#### What you are asked to do:
Please count the lines below that contain the word "purple", and reply with that number alone.

** Opening Source material block **

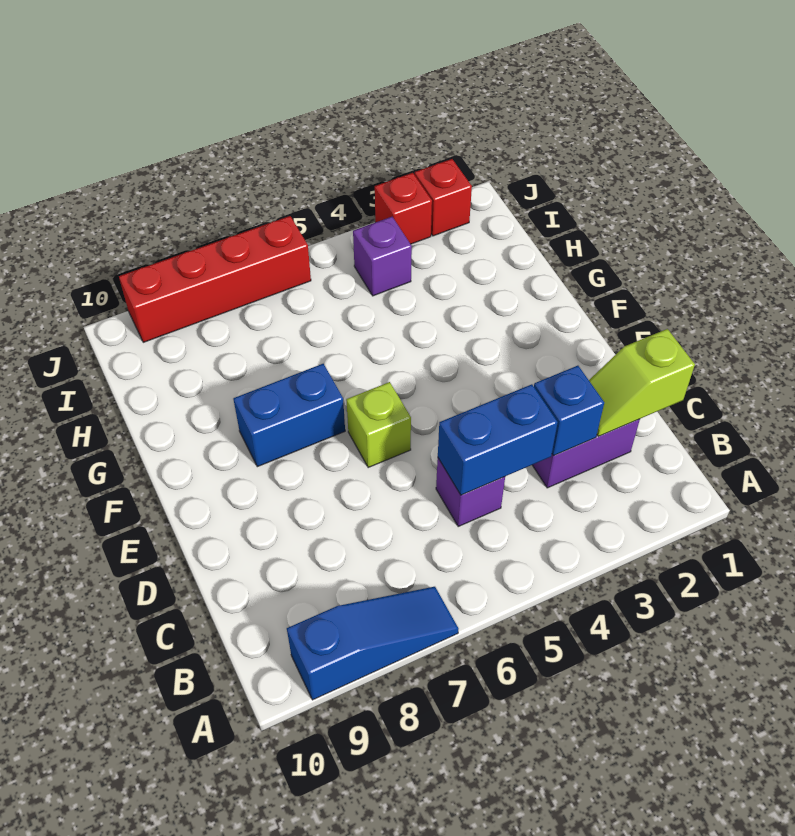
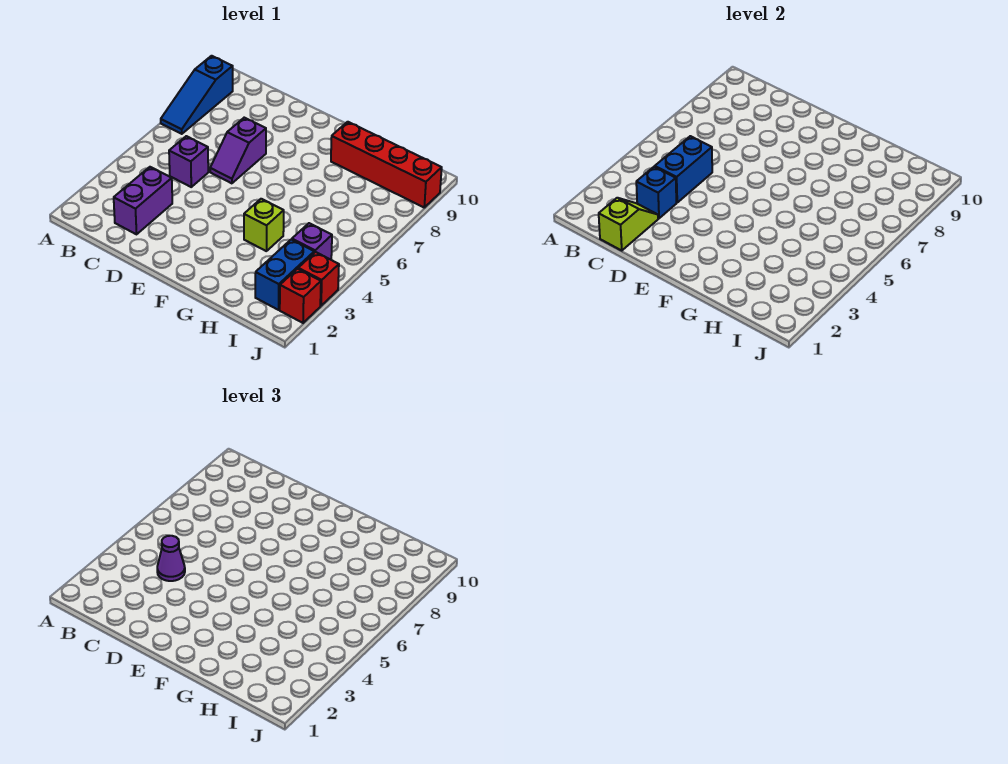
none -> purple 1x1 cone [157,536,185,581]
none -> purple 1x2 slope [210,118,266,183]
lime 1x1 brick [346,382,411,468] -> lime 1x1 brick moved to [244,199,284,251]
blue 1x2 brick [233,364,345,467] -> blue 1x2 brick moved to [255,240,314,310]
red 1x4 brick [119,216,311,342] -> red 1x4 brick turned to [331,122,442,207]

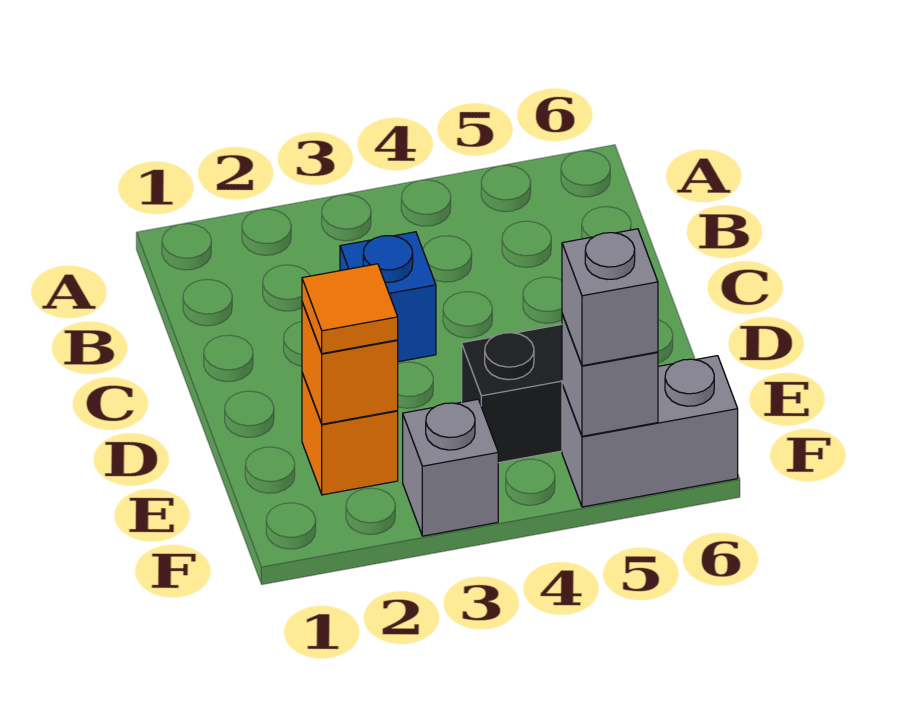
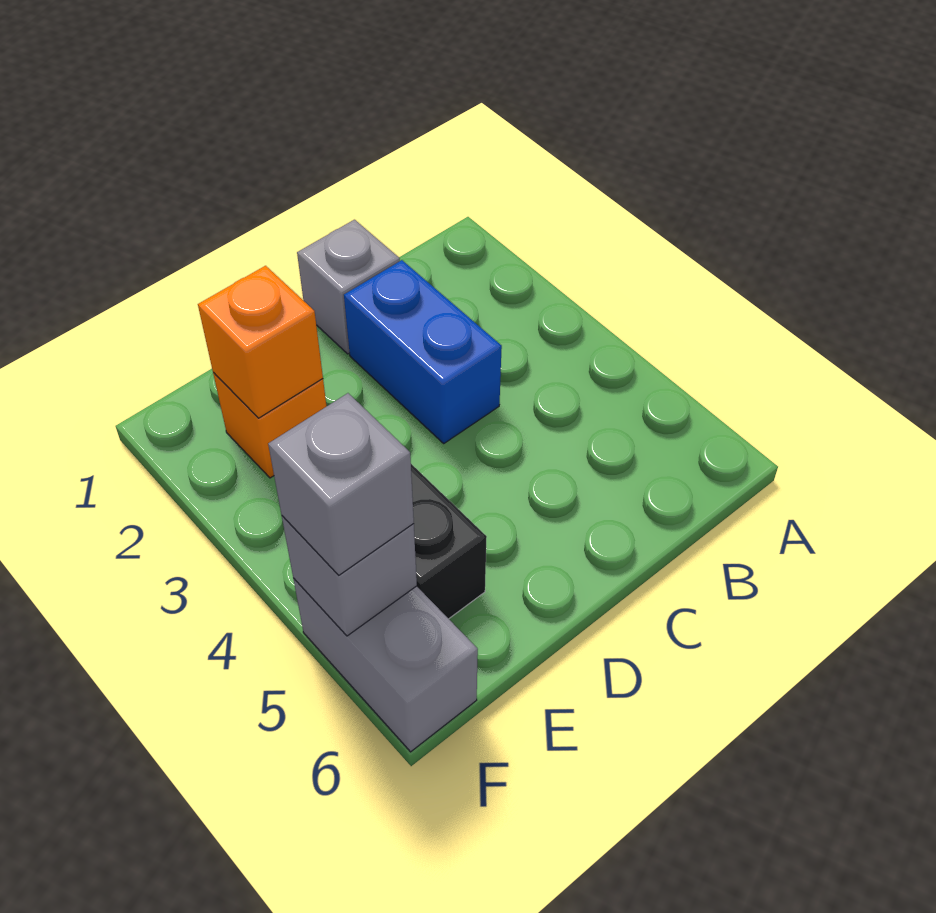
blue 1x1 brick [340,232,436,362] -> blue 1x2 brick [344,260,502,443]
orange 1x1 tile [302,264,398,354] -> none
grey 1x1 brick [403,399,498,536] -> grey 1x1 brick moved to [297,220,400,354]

** Closing Source material block **

#### Response area:
2